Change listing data
+ + +
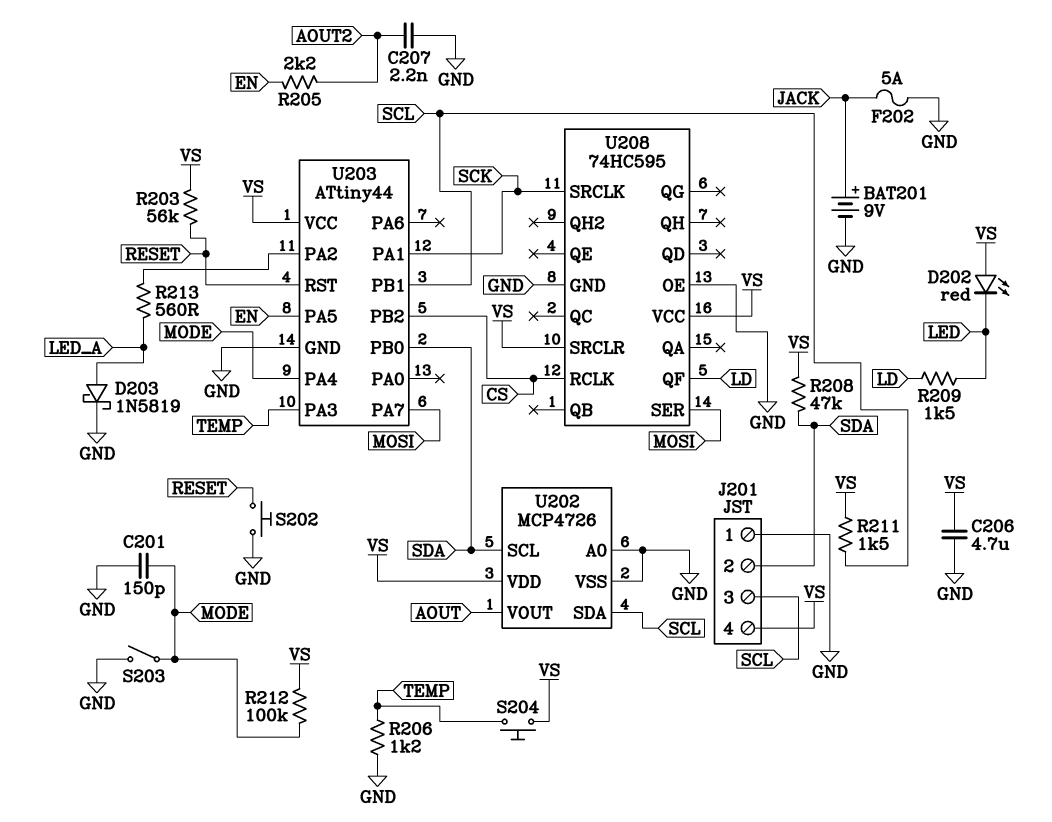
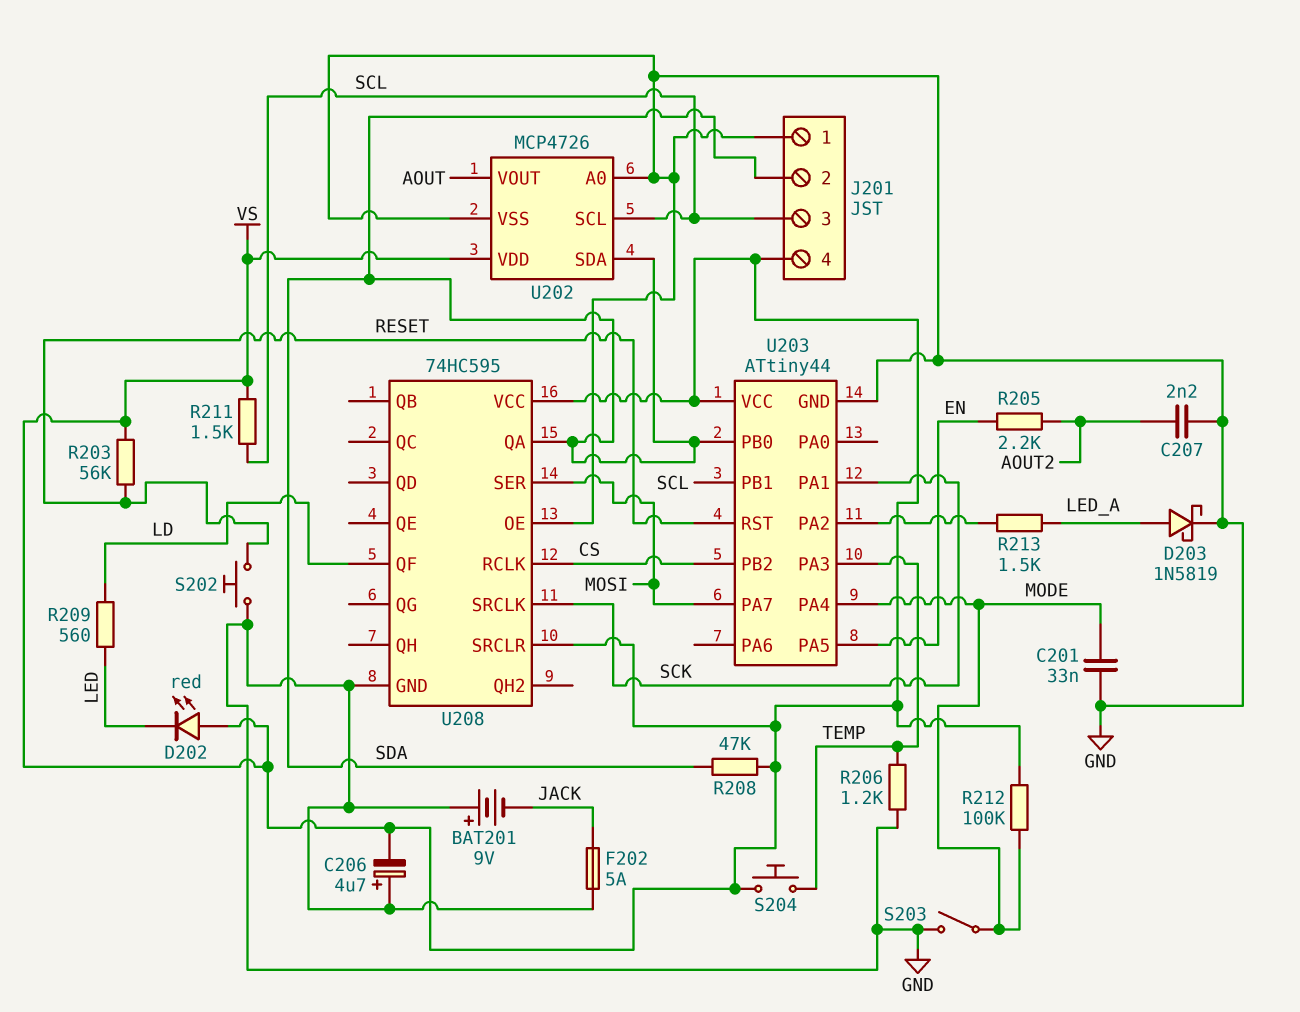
BAT201: 9V (plus JACK, minus GND) -> 9V (plus GND, minus JACK)
C201: 150pF (GND, MODE) -> 33nF (GND, MODE)
C206: 4.7uF (GND, VS) -> 4.7uF (plus GND, minus VS)
R209: 1.5k (LD, LED) -> 560 (LD, LED)
R213: 560 (LED_A, U203/PA2) -> 1.5k (LED_A, U203/PA2)
U202 pin SCL: SDA -> SCL
U202 pin SDA: SCL -> SDA
U208 pin QA: none -> SDA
+ + +
(What the task requires): List all lines from the entries that include the word "plus".

(Expected answer):
BAT201: 9V (plus JACK, minus GND) -> 9V (plus GND, minus JACK)
C206: 4.7uF (GND, VS) -> 4.7uF (plus GND, minus VS)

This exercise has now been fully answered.